DATA EXTRACT ::
/---
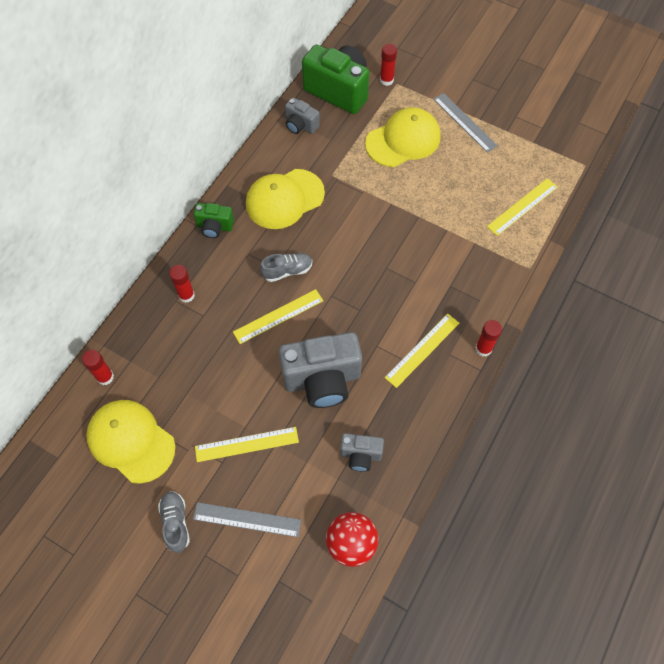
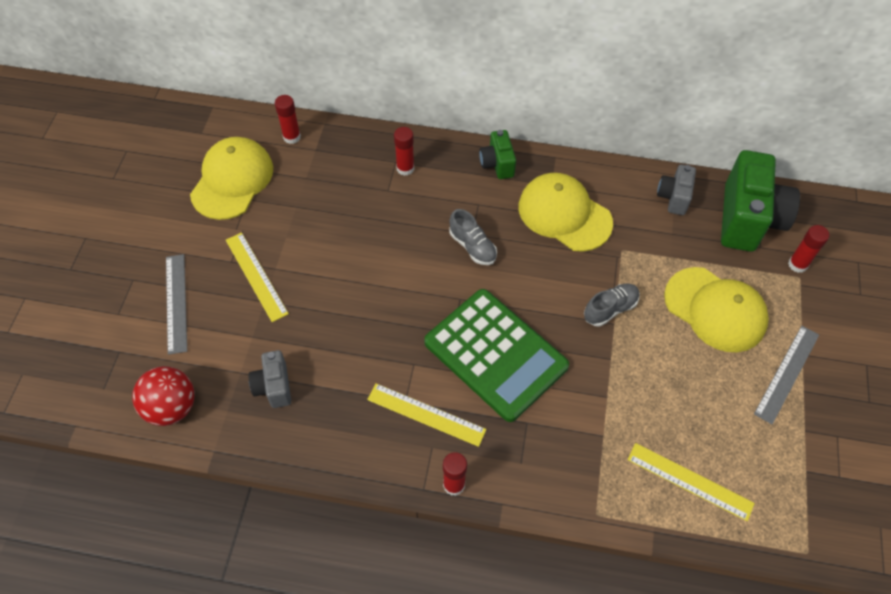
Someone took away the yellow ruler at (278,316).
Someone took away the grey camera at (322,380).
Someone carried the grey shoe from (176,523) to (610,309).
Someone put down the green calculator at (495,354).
\---
WORK TO BE COMPLETED :: Drop the pictures, then repeat the material word for word.

REPLY TO THE EXERCISE ::
Someone took away the yellow ruler at (278,316).
Someone took away the grey camera at (322,380).
Someone carried the grey shoe from (176,523) to (610,309).
Someone put down the green calculator at (495,354).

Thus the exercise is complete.